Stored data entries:
Segment Open

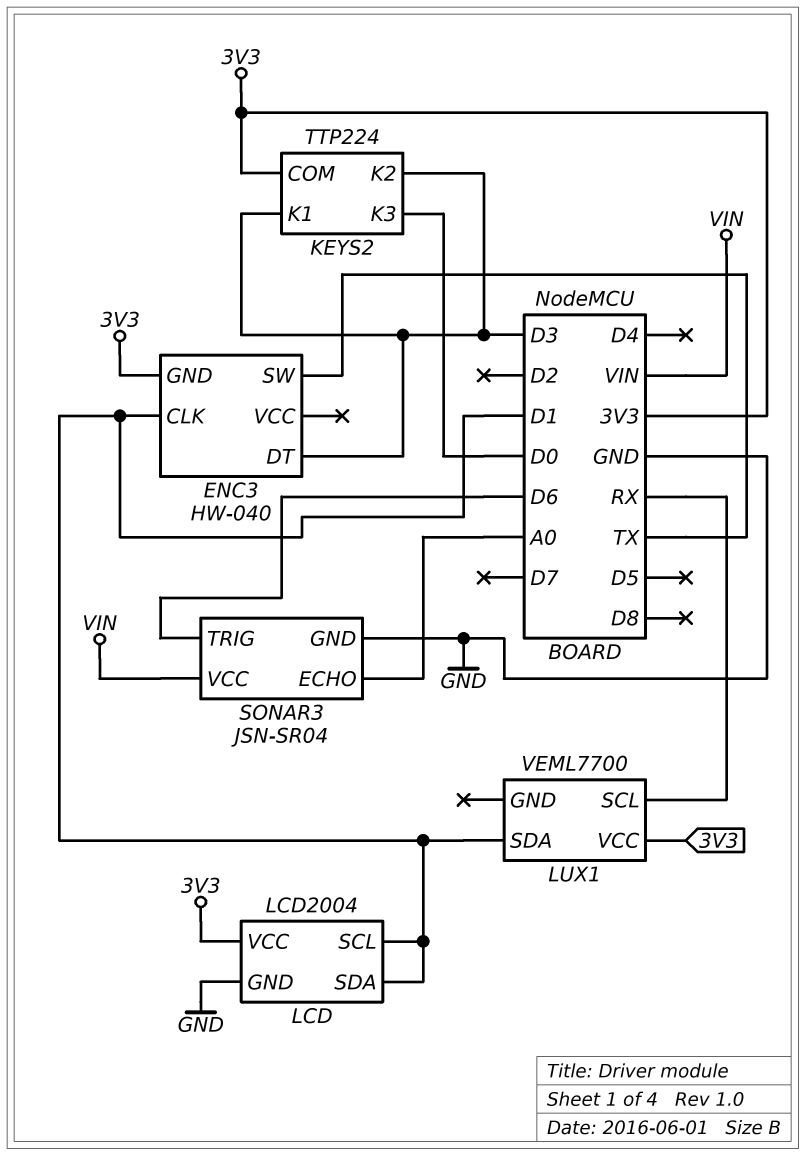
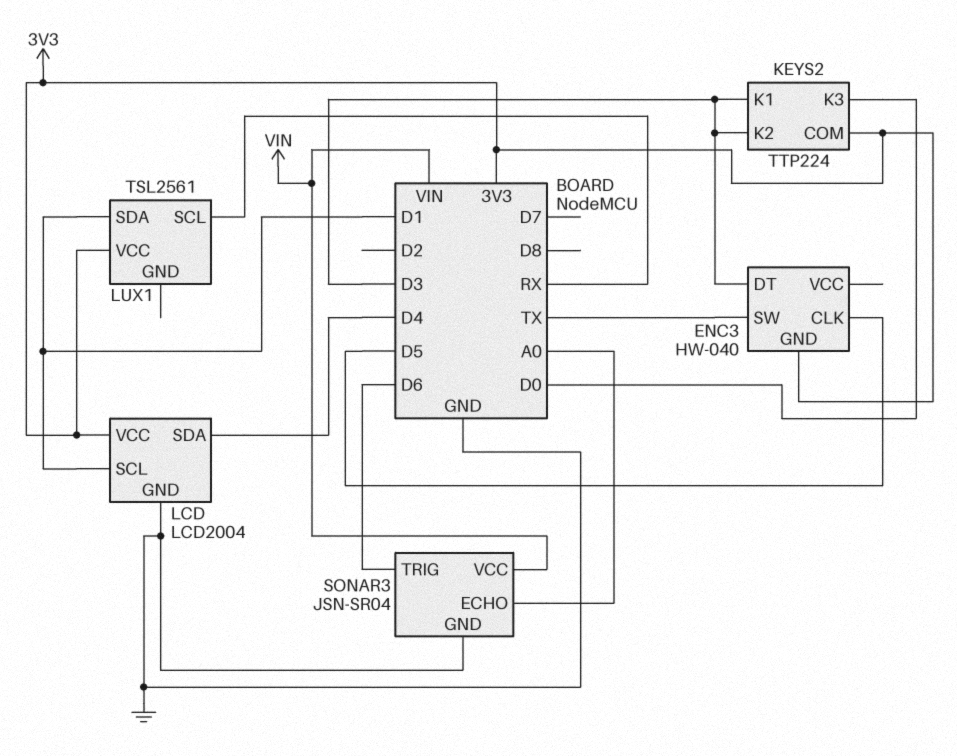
ENC3 pin CLK: D1 -> D5
LCD pin SDA: D1 -> D4
LUX1: VEML7700 -> TSL2561

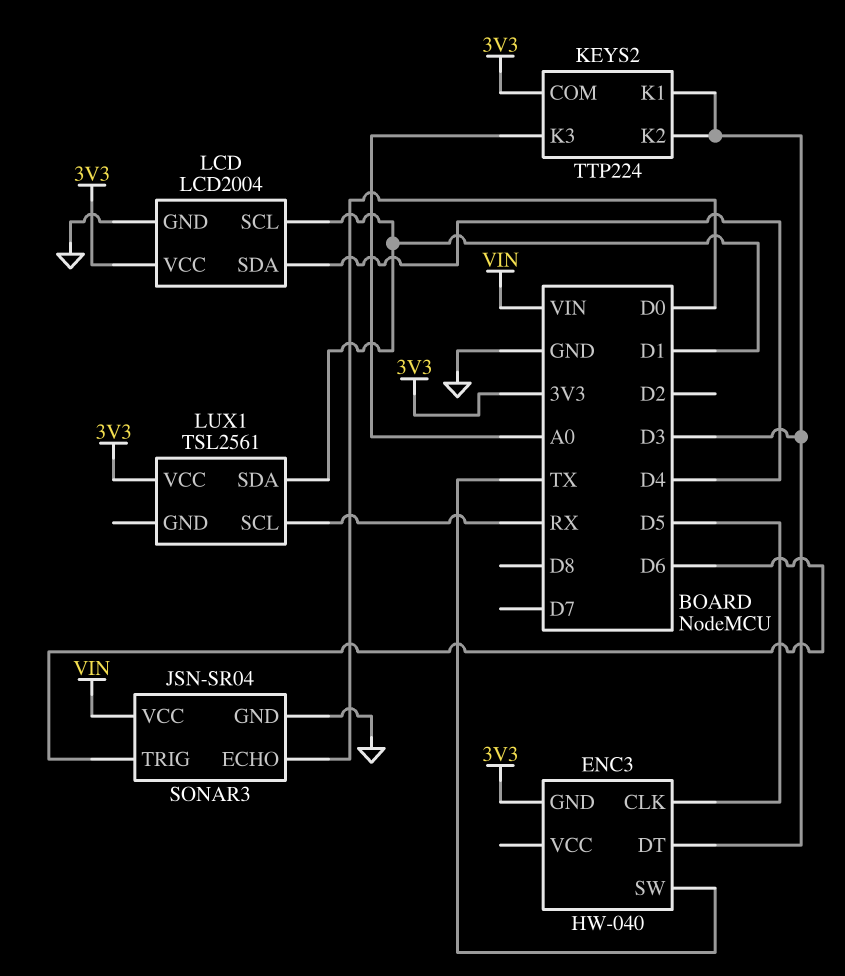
KEYS2 pin K3: D0 -> A0
SONAR3 pin ECHO: A0 -> D0

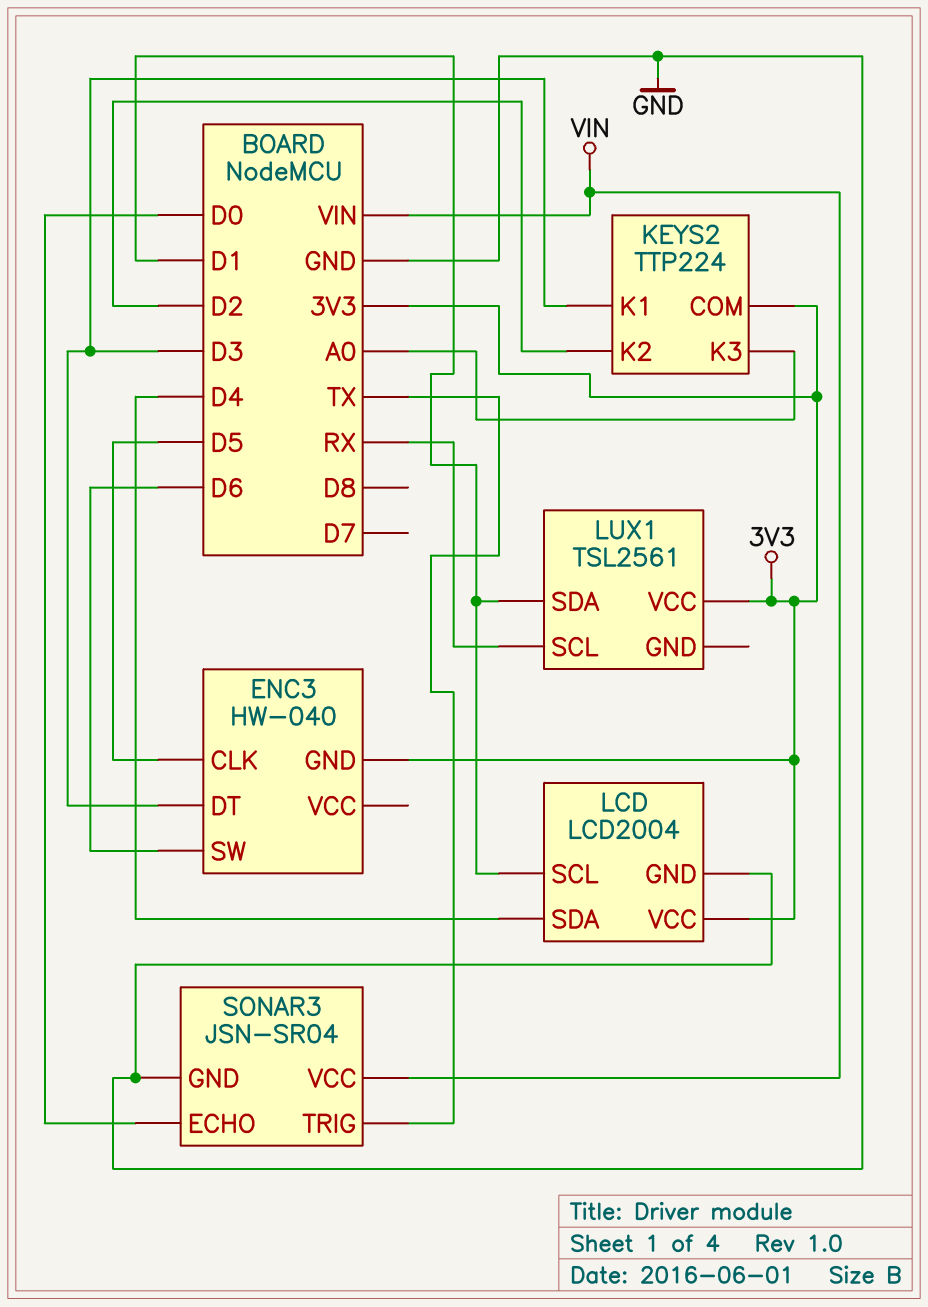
ENC3 pin SW: TX -> D6
KEYS2 pin K2: D3 -> D2
SONAR3 pin TRIG: D6 -> TX

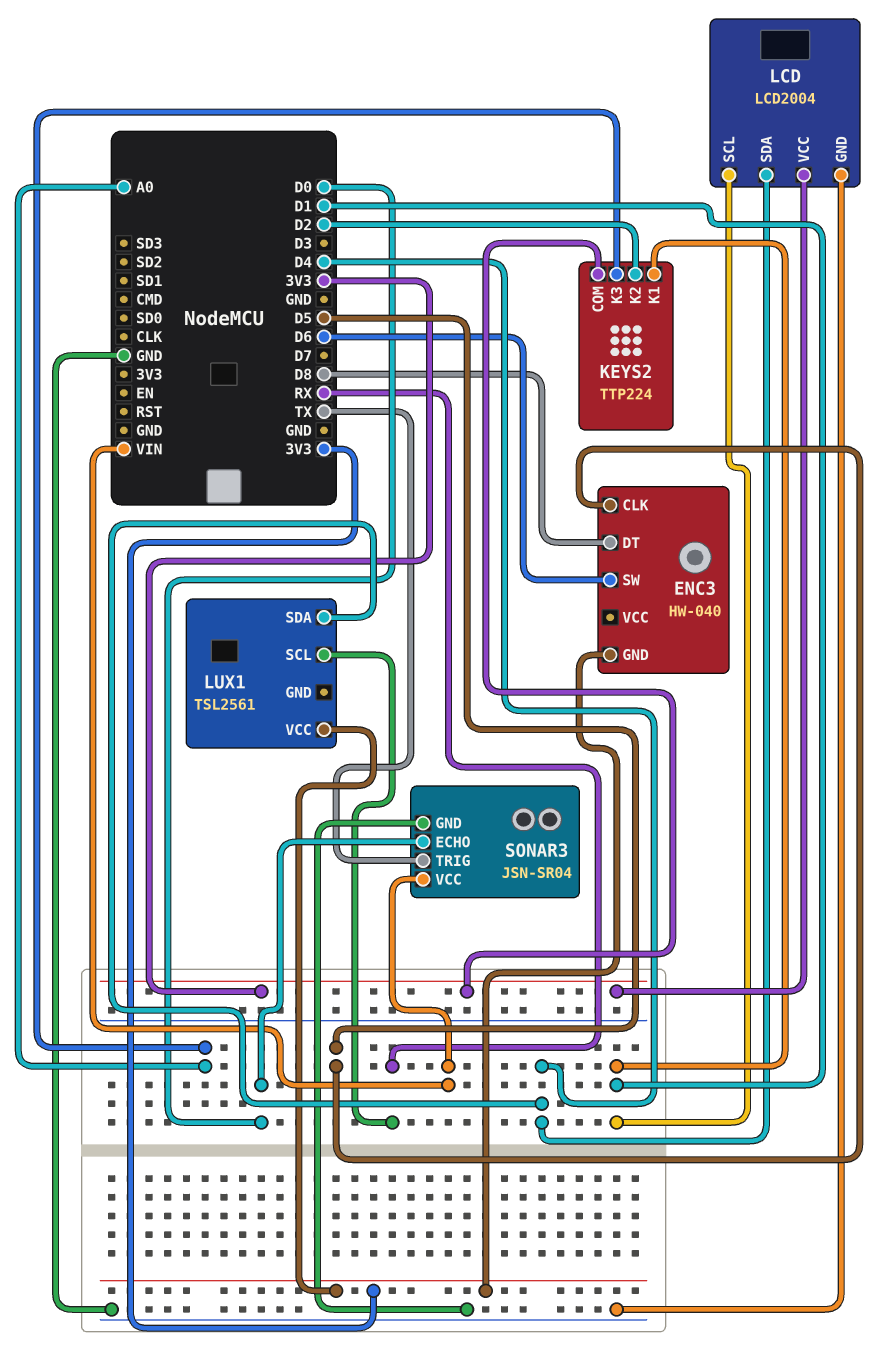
ENC3 pin DT: D3 -> D8
KEYS2 pin K1: D3 -> D1
LUX1 pin SDA: D1 -> D4

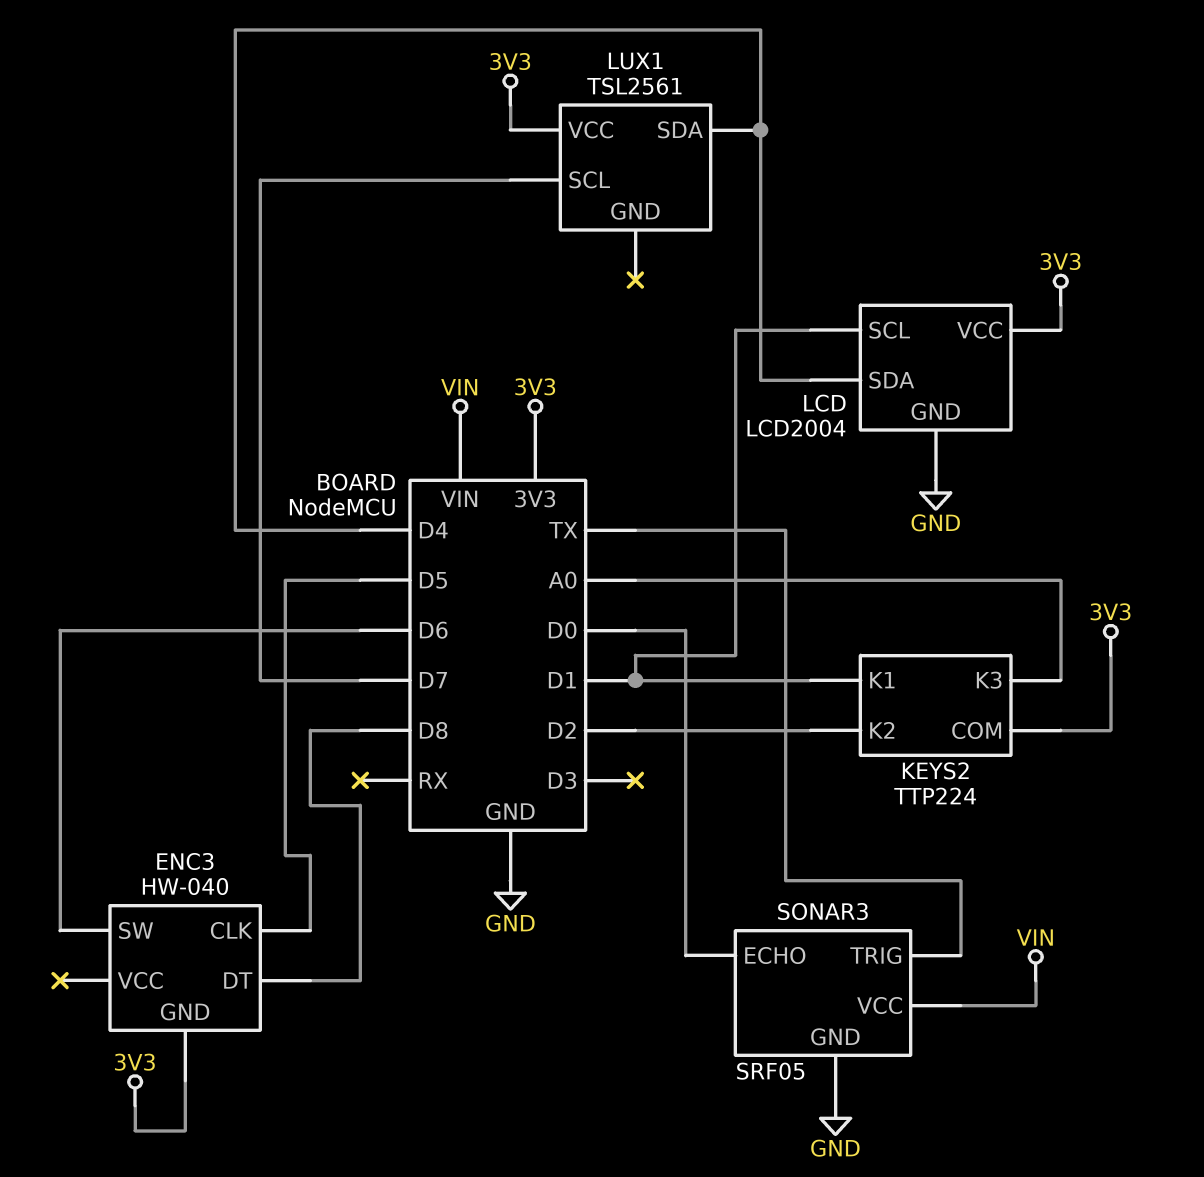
LUX1 pin SCL: RX -> D7
SONAR3: JSN-SR04 -> SRF05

Segment Closed

■ DIRECTIONS ■
Every line from the one with "KEYS2 pin K3: D0 -> A0" through the end of the records is to be reproduced exactly, and the pictures are to be left out.

■ RESPONSE ■
KEYS2 pin K3: D0 -> A0
SONAR3 pin ECHO: A0 -> D0

ENC3 pin SW: TX -> D6
KEYS2 pin K2: D3 -> D2
SONAR3 pin TRIG: D6 -> TX

ENC3 pin DT: D3 -> D8
KEYS2 pin K1: D3 -> D1
LUX1 pin SDA: D1 -> D4

LUX1 pin SCL: RX -> D7
SONAR3: JSN-SR04 -> SRF05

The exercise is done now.